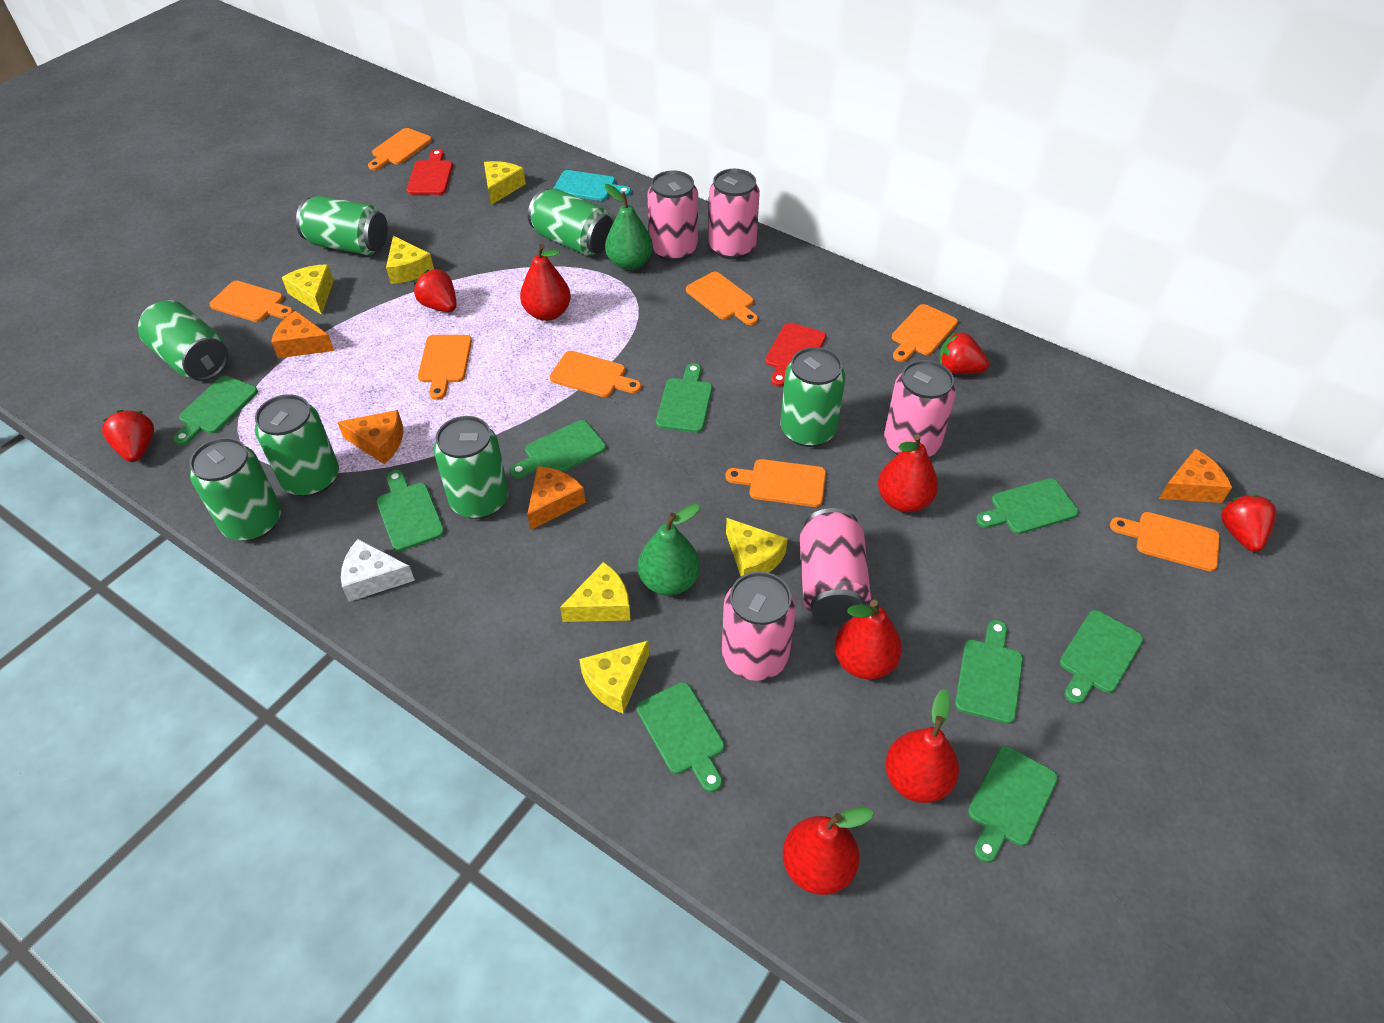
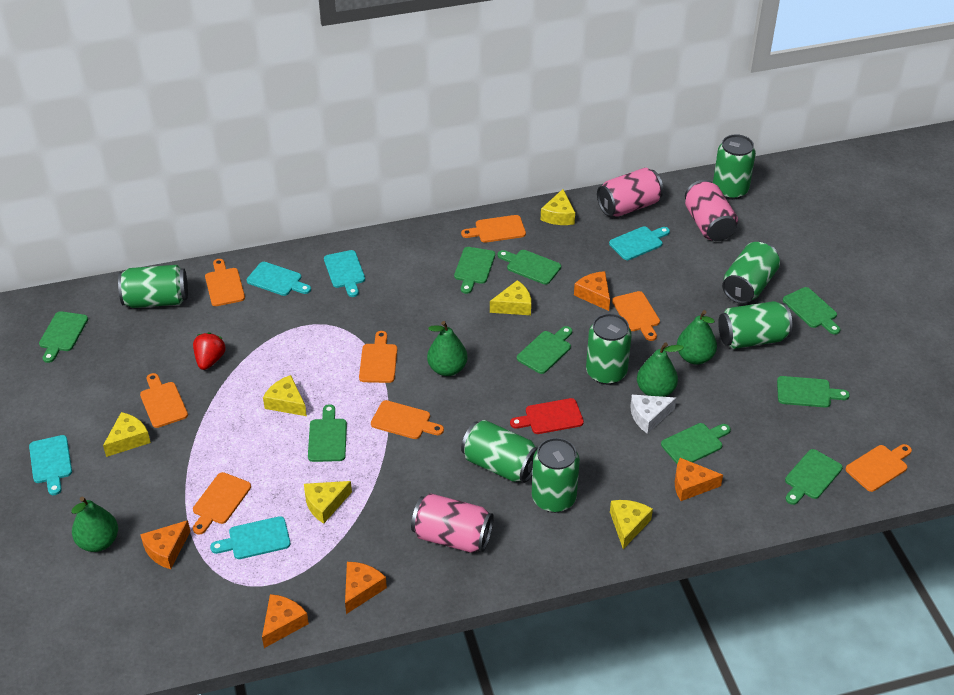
green pear: 2 -> 4
orange cheese: 4 -> 5
pink can: 5 -> 3
red cutting board: 2 -> 1
red pear: 5 -> 0
red strawberry: 4 -> 1
turquoise cutting board: 1 -> 5

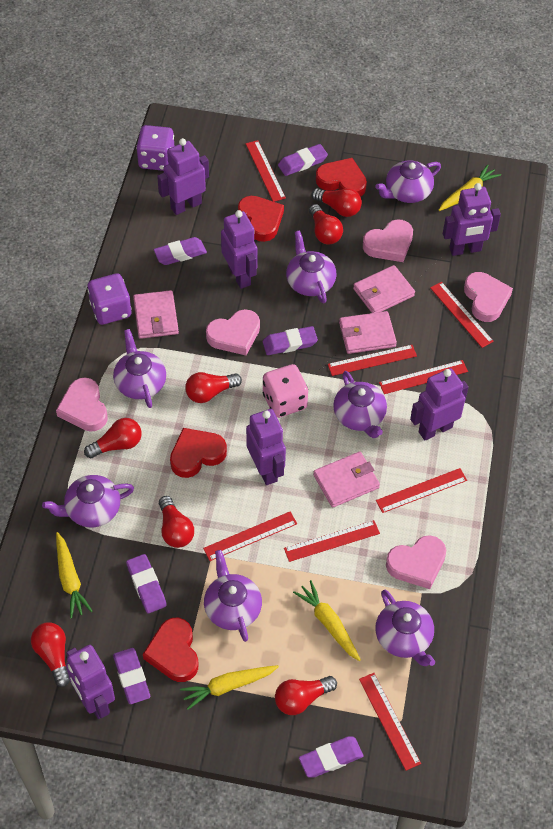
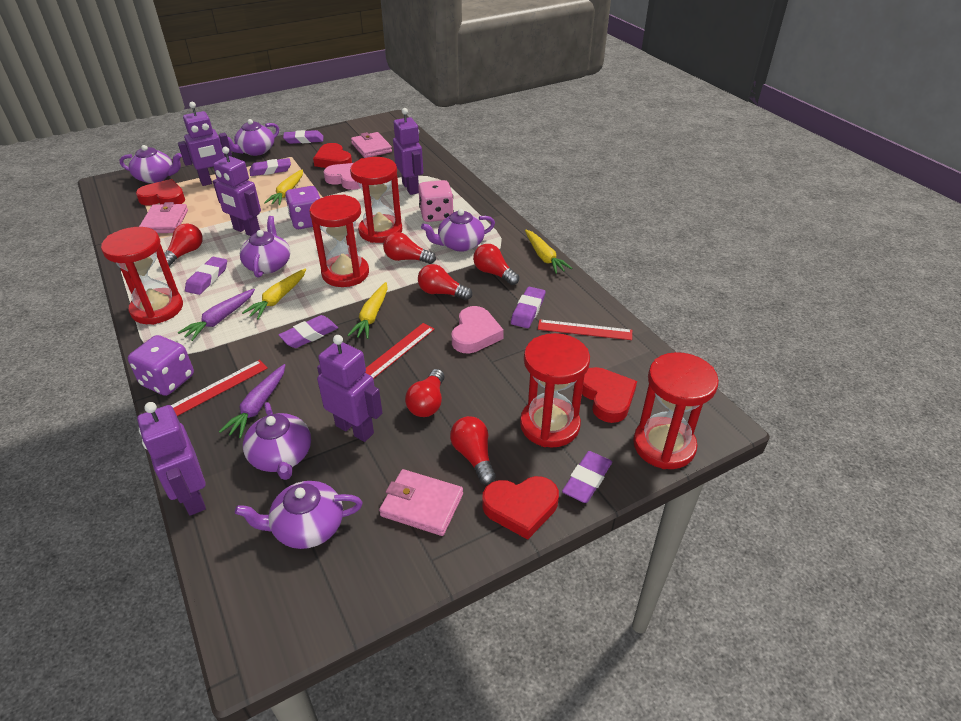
pink heart: 5 -> 2
pink wallet: 4 -> 3
purple carrot: 0 -> 2
purple robot: 6 -> 5
purple teapot: 7 -> 6
red hourglass: 0 -> 5
red light bulb: 7 -> 6
red ruler: 8 -> 3

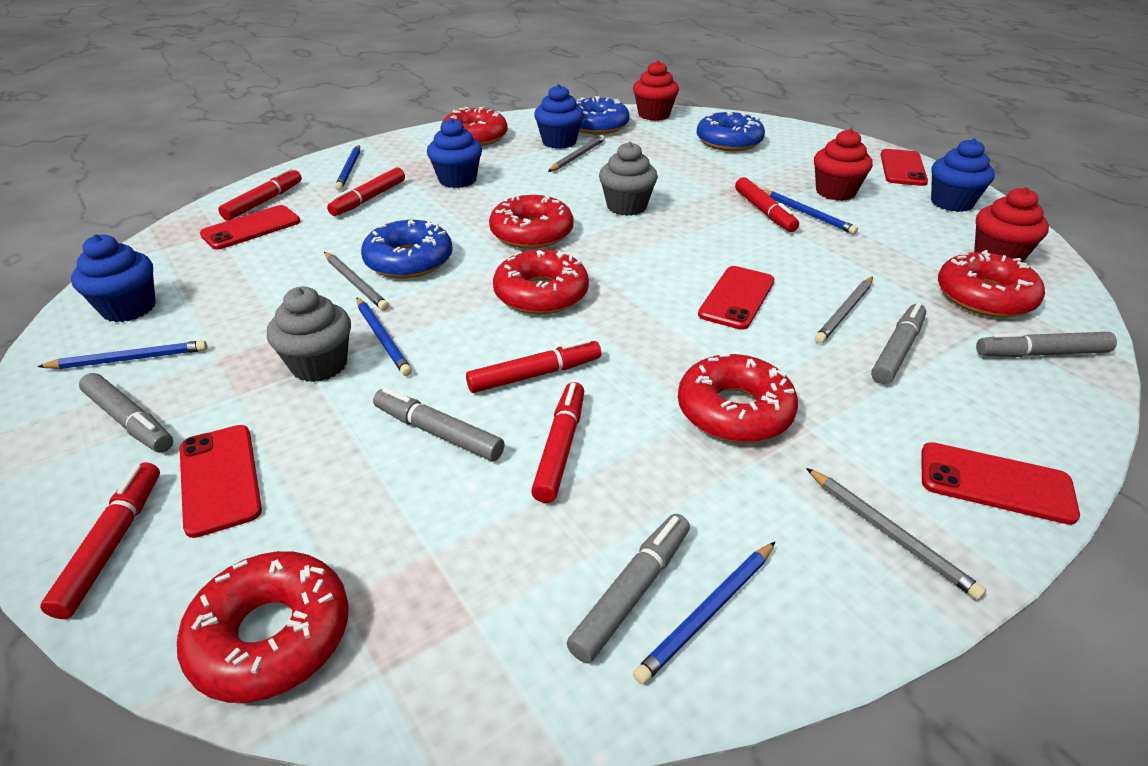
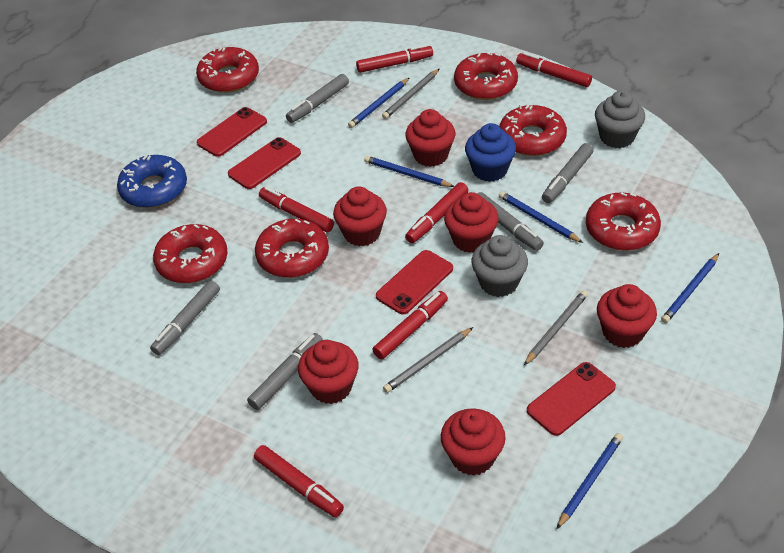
blue cupcake: 4 -> 1
blue donut: 3 -> 1
grey pencil: 4 -> 3
red cupcake: 3 -> 6
red phone: 5 -> 4

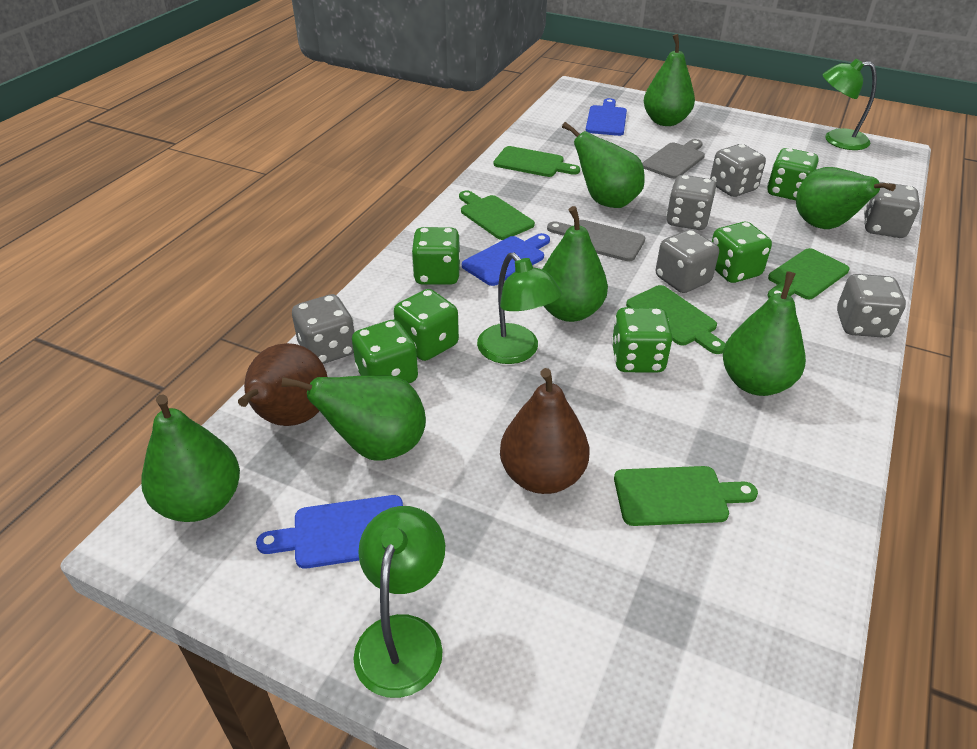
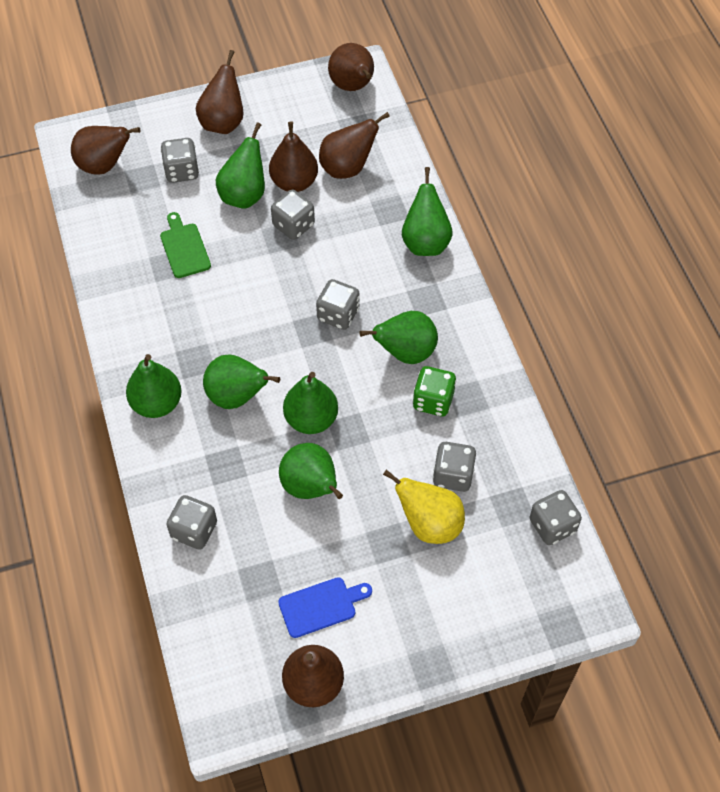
blue cutting board: 3 -> 1
brown pear: 2 -> 6
green cutting board: 5 -> 1
green dice: 6 -> 1
green lamp: 3 -> 0
grey cutting board: 2 -> 0
yellow pear: 0 -> 1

Work instructions
Show a copy of each line from the data that includes the word "green".

Solution to this problem
green pear: 2 -> 4
green cutting board: 5 -> 1
green dice: 6 -> 1
green lamp: 3 -> 0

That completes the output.